Directions for this task:
Without reproducing any image, print the listing below exactly.

(Dataset records Opens)

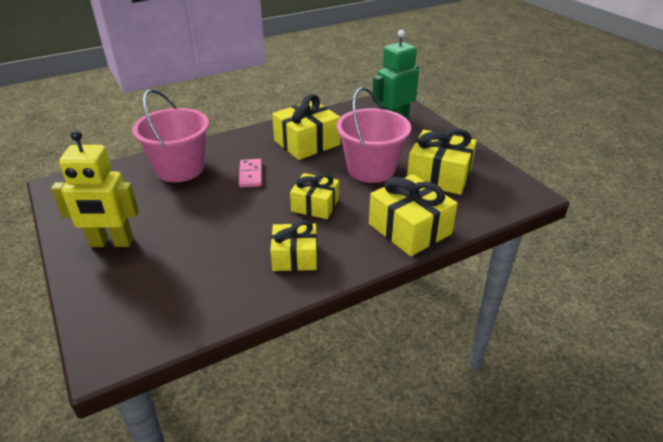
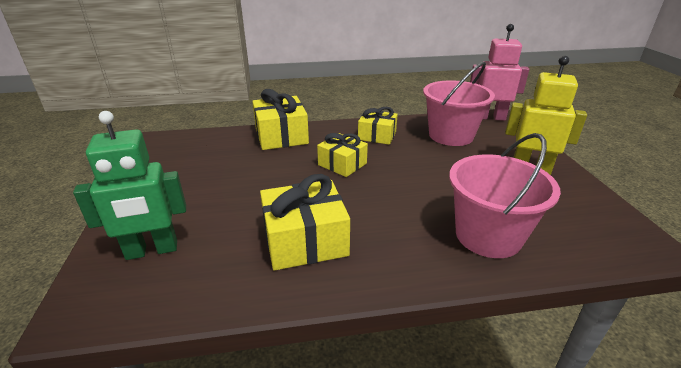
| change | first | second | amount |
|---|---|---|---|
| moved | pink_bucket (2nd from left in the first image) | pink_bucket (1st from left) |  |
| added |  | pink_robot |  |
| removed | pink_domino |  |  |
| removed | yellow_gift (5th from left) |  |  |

(Dataset records Closes)

Result for this task:
| change | first | second | amount |
|---|---|---|---|
| moved | pink_bucket (2nd from left in the first image) | pink_bucket (1st from left) |  |
| added |  | pink_robot |  |
| removed | pink_domino |  |  |
| removed | yellow_gift (5th from left) |  |  |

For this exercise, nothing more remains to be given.